Pictures stay out of the copy. Repeat exactly the lines from the first entry below through the line that contains "SW3: button (NET1, NET4)", and nothing beyond.

Version difference data:
────────

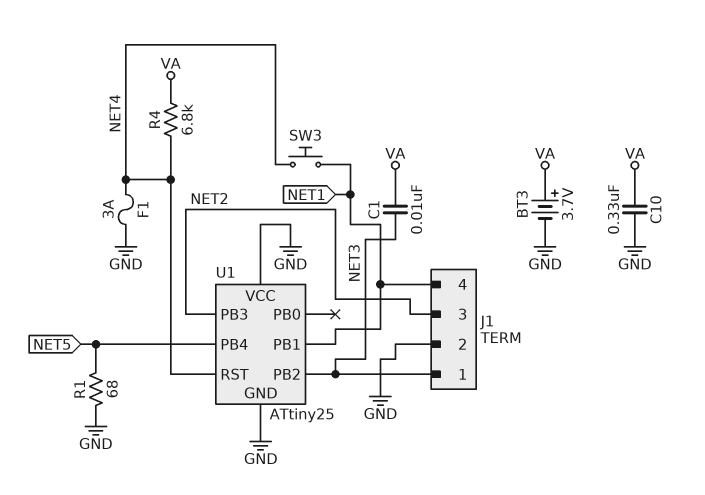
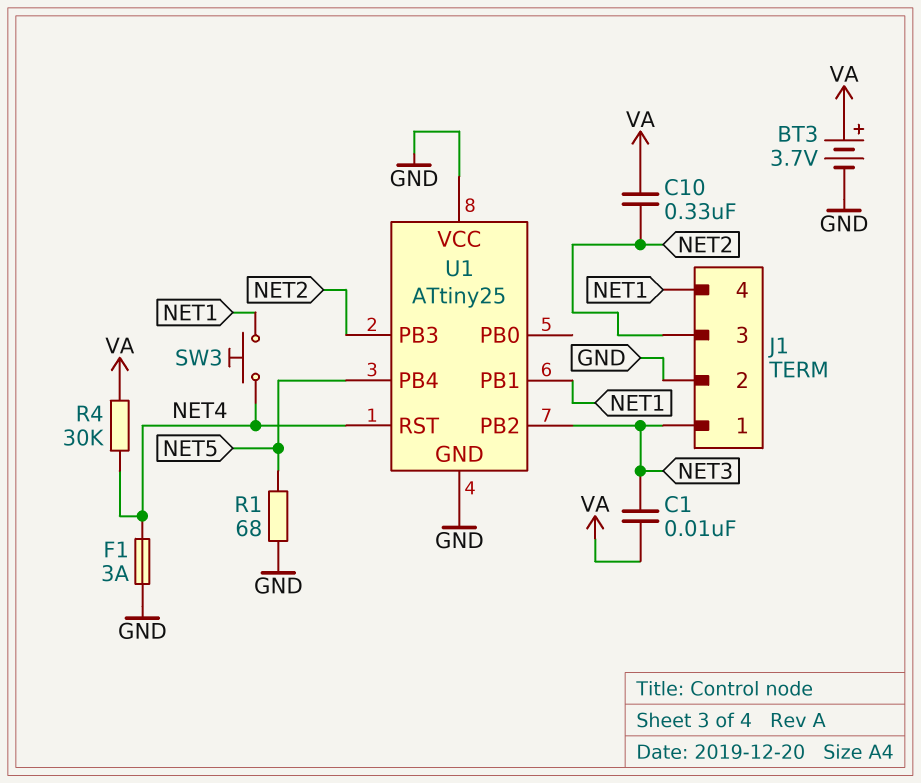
C10: 330nF (GND, VA) -> 330nF (NET2, VA)
R4: 6.8k (NET4, VA) -> 30k (NET4, VA)

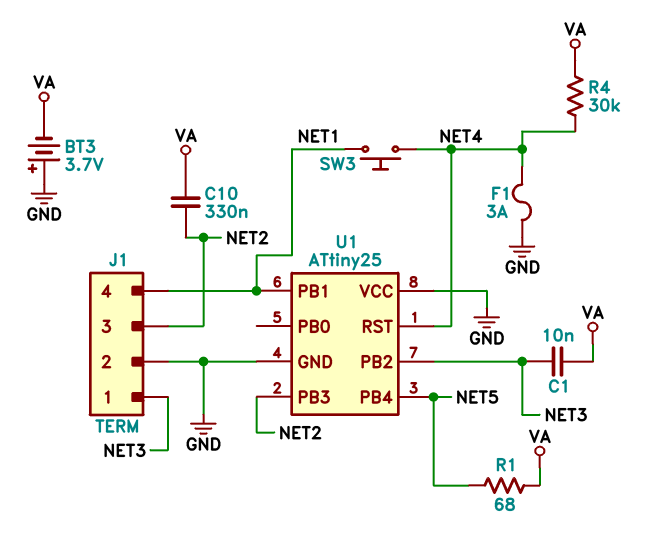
BT3: 3.7V (plus VA, minus GND) -> 3.7V (plus GND, minus VA)
R1: 68 (GND, NET5) -> 68 (NET5, VA)

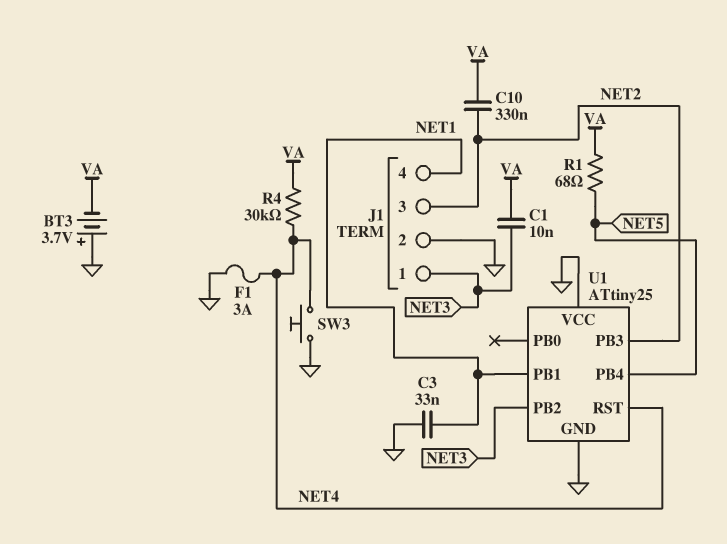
C3: none -> 33nF (GND, NET1)
SW3: button (NET1, NET4) -> button (GND, NET4)

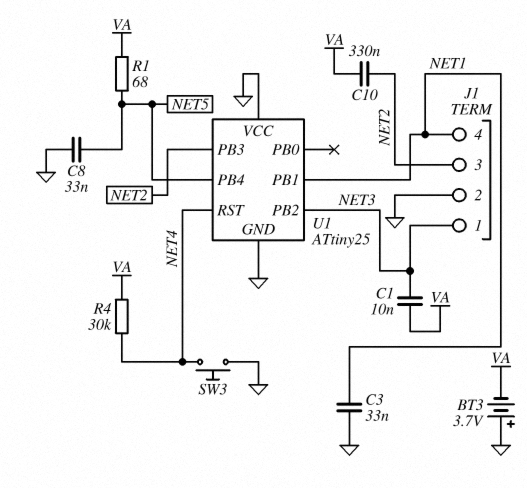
C8: none -> 33nF (GND, NET5)
F1: 3A (GND, NET4) -> none

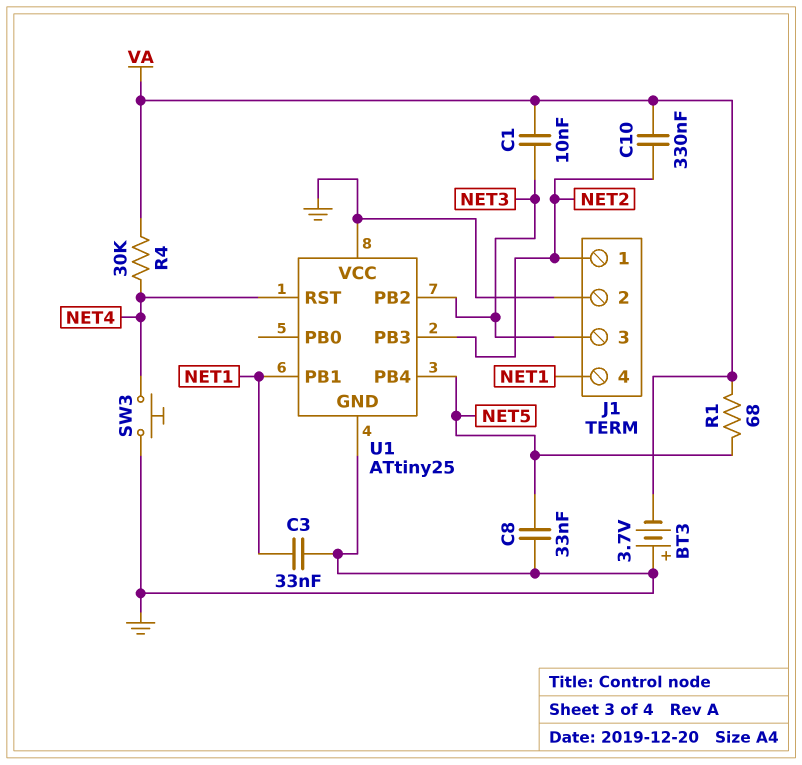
J1 pin 1: NET3 -> NET2
J1 pin 3: NET2 -> NET3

────────

ANSWER TO THE PROBLEM ->
C10: 330nF (GND, VA) -> 330nF (NET2, VA)
R4: 6.8k (NET4, VA) -> 30k (NET4, VA)

BT3: 3.7V (plus VA, minus GND) -> 3.7V (plus GND, minus VA)
R1: 68 (GND, NET5) -> 68 (NET5, VA)

C3: none -> 33nF (GND, NET1)
SW3: button (NET1, NET4) -> button (GND, NET4)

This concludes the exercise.